- [Dataset entries]:
##########

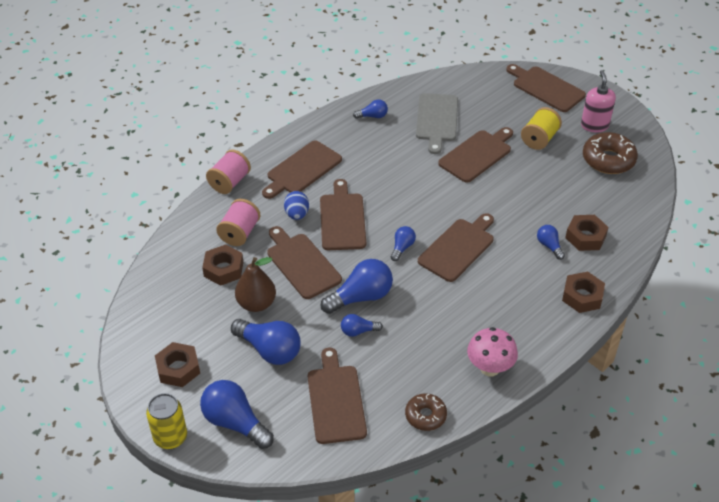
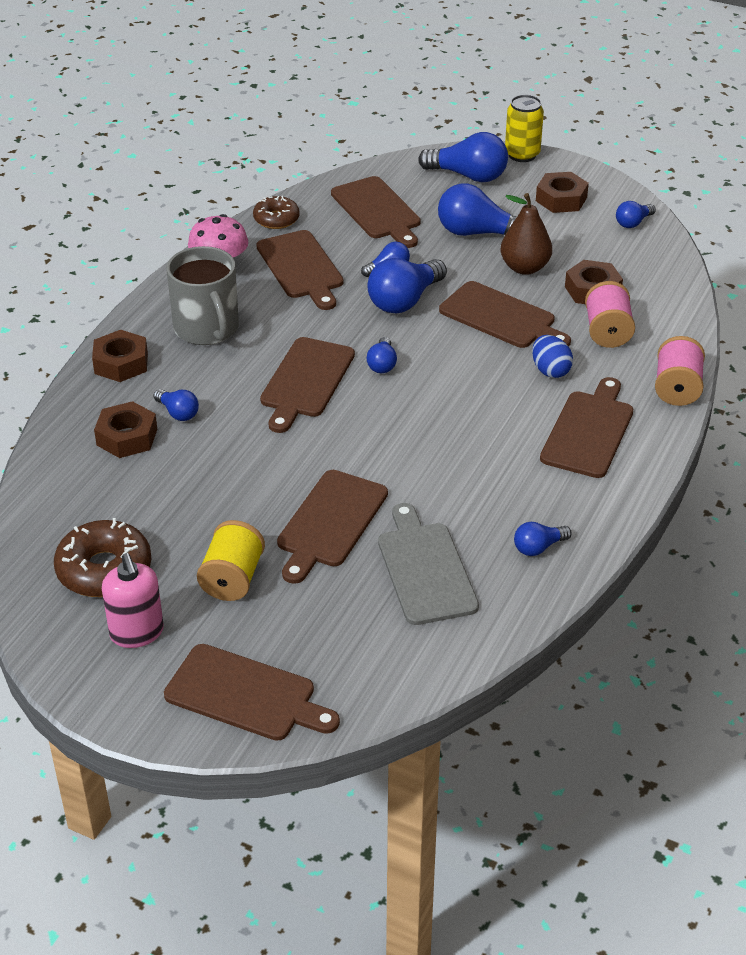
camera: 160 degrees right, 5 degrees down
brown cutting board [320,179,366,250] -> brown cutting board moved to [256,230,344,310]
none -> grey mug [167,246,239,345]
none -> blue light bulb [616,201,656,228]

##########

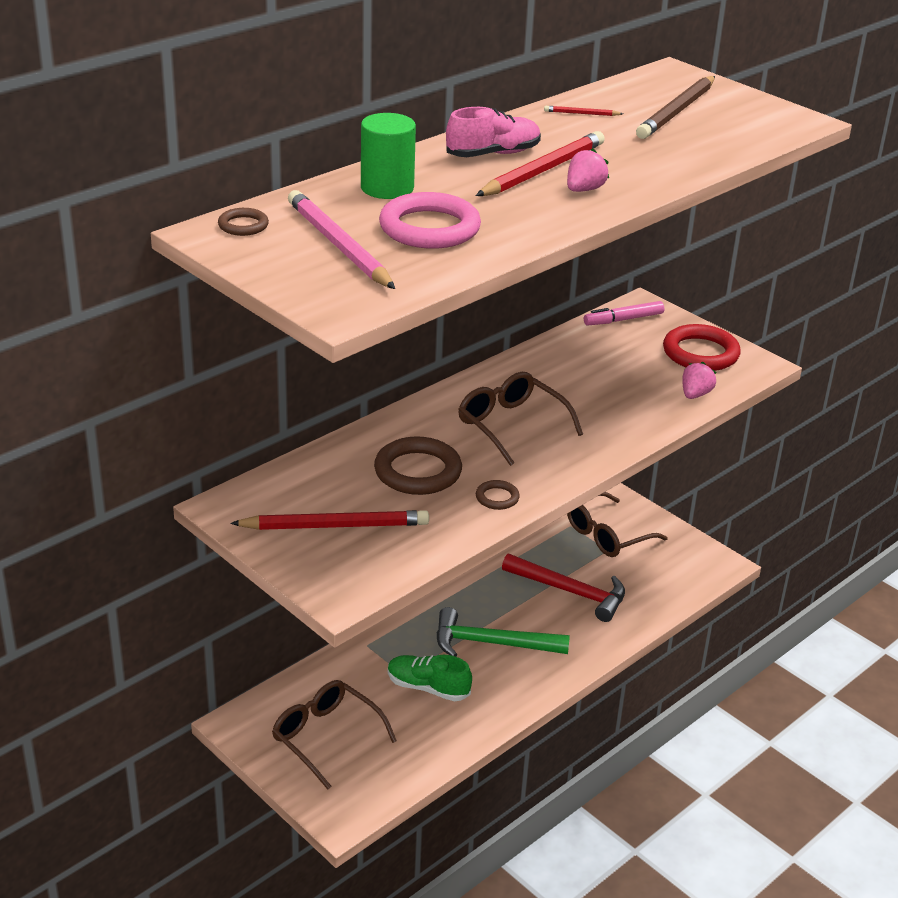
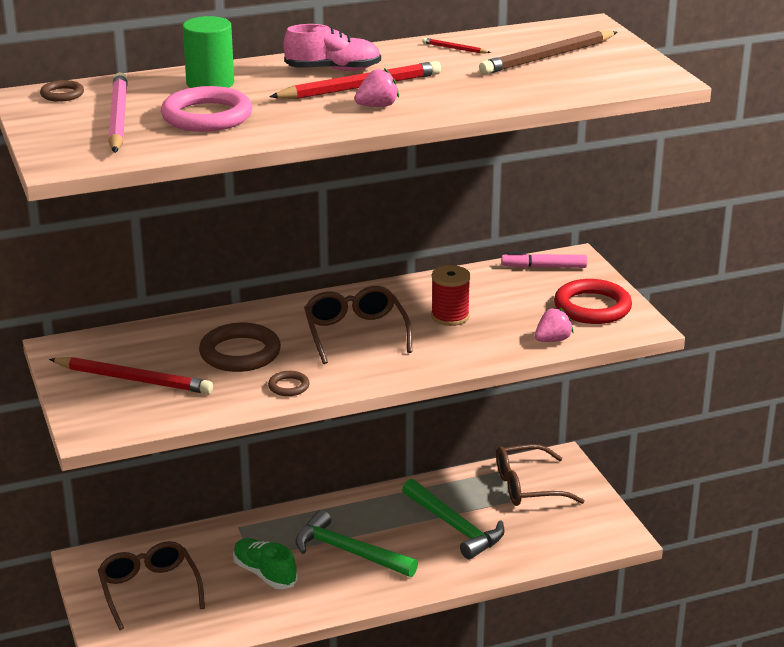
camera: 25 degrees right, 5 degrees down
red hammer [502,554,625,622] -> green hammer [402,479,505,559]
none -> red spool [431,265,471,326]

##########

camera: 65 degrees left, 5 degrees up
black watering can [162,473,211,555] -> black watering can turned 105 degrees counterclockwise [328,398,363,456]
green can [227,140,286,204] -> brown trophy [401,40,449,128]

##########

- [Problem to solve]: For each line above that includes "degrees", copy the line.

- [Answer to this task]:
camera: 160 degrees right, 5 degrees down
camera: 25 degrees right, 5 degrees down
camera: 65 degrees left, 5 degrees up
black watering can [162,473,211,555] -> black watering can turned 105 degrees counterclockwise [328,398,363,456]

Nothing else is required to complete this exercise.